■ What you need to do: For this exercise, print only the lines from the one containing "grey cutting board: 7 -> 4" through the end of the material below, exactly as given.
□ □ □ □ □
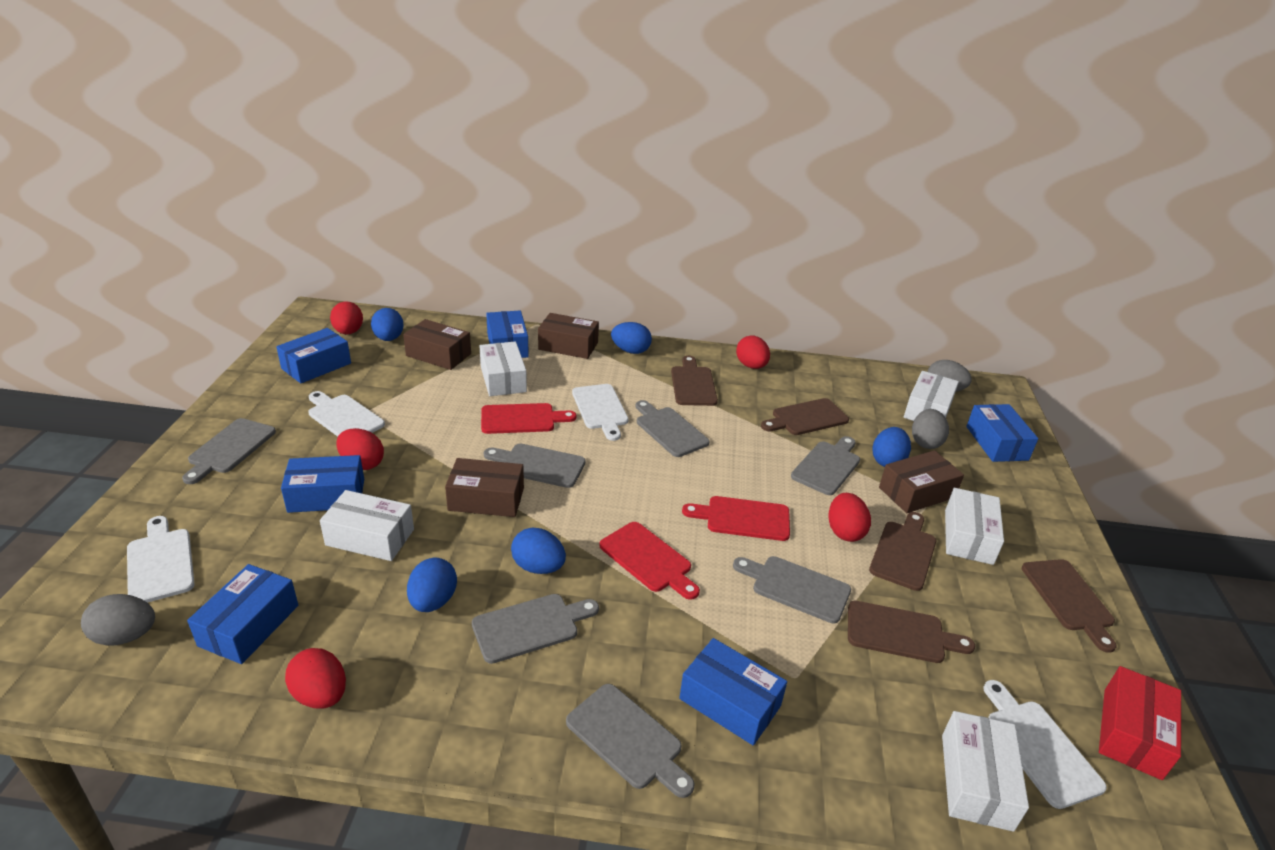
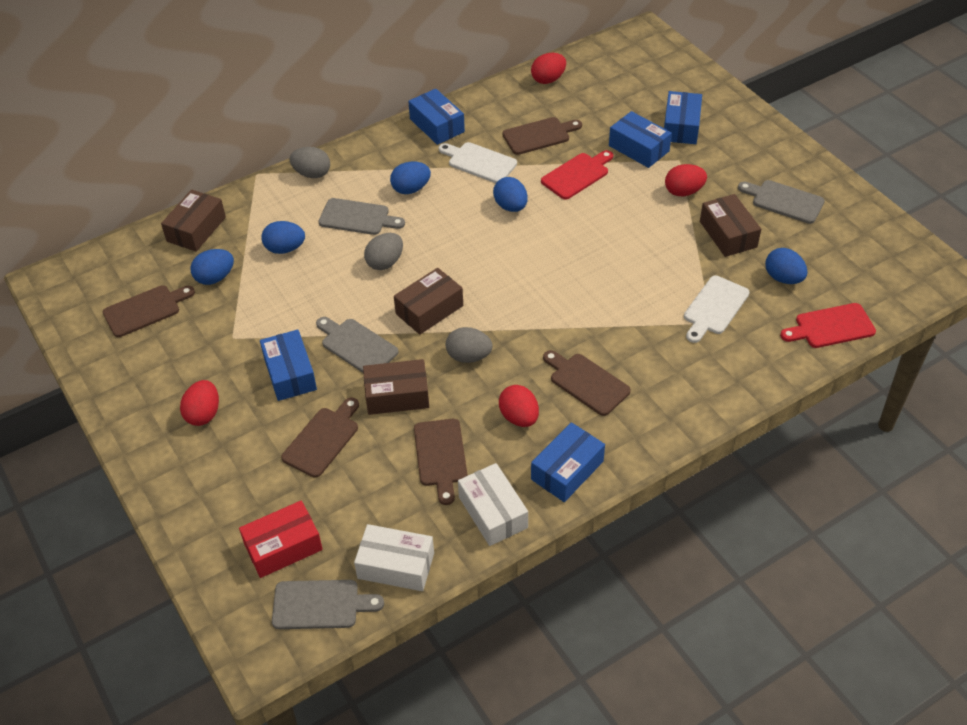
blue box: 6 -> 5
grey cutting board: 7 -> 4
red cutting board: 3 -> 2
red egg: 5 -> 4
white box: 5 -> 2
white cutting board: 4 -> 2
□ □ □ □ □
■ Task result:
grey cutting board: 7 -> 4
red cutting board: 3 -> 2
red egg: 5 -> 4
white box: 5 -> 2
white cutting board: 4 -> 2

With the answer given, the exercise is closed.